Coordinate-based object records
##########

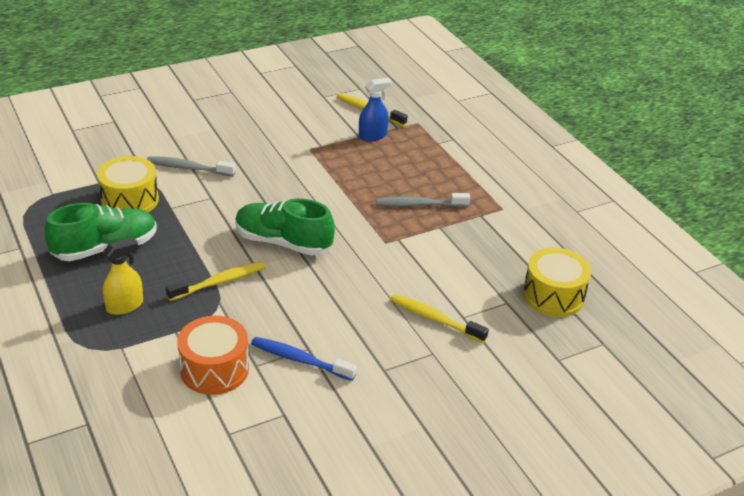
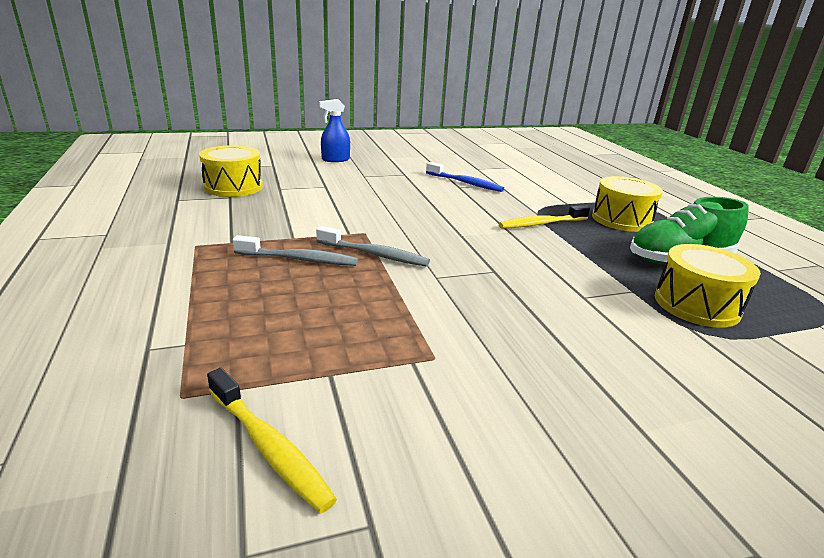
camera: 170 degrees left, 10 degrees down
yellow spray bottle [103,237,143,315] -> yellow drum [592,176,663,232]
grey toothbrush [147,156,235,176] -> grey toothbrush moved to [316,226,430,267]
orange drum [177,316,249,395] -> none
green shoe [235,198,335,256] -> none
blue spray bottle [359,78,392,142] -> blue spray bottle moved to [319,99,350,162]
yellow toothbrush [390,294,489,343] -> none

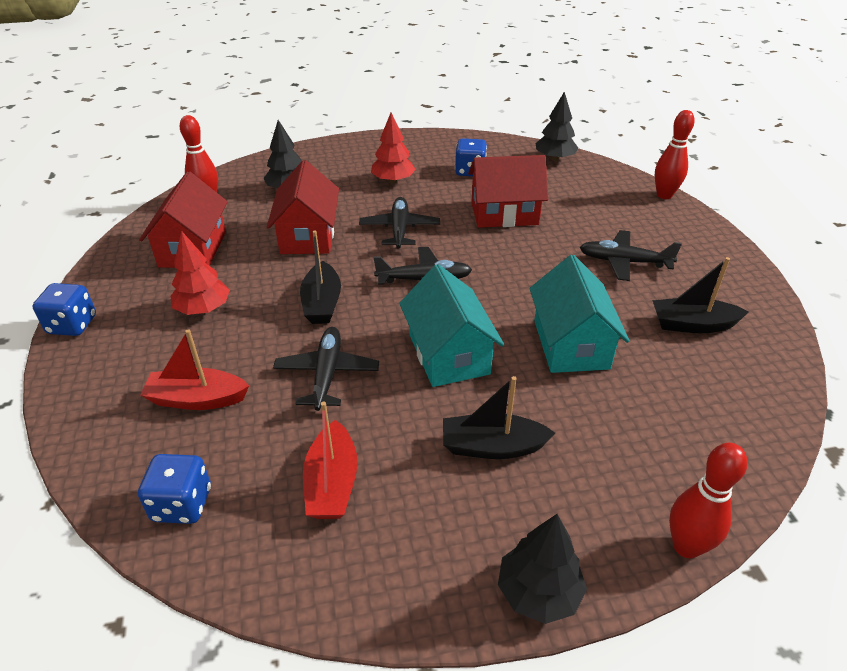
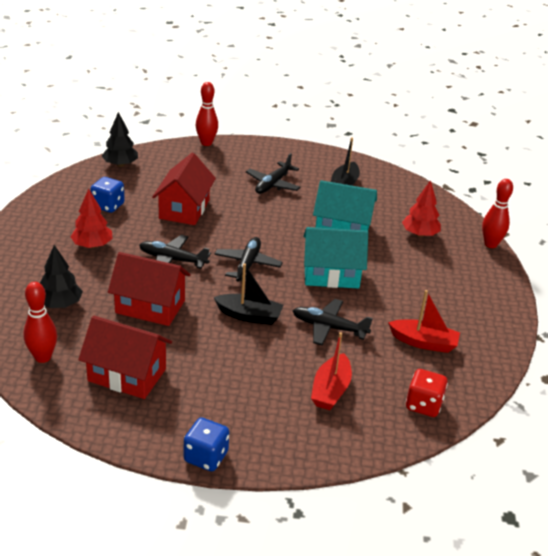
camera: 75 degrees left, 5 degrees down
blue dice [138,454,211,524] -> red dice [406,369,448,417]
red tree [170,231,230,315] -> red tree moved to [402,180,441,237]
black boat [443,376,555,459] -> none
black tree [498,514,587,624] -> none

##########

- [Goal of the exercise]:
All lines above containing the string "left" are to be collected.

- [Answer for the task]:
camera: 170 degrees left, 10 degrees down
camera: 75 degrees left, 5 degrees down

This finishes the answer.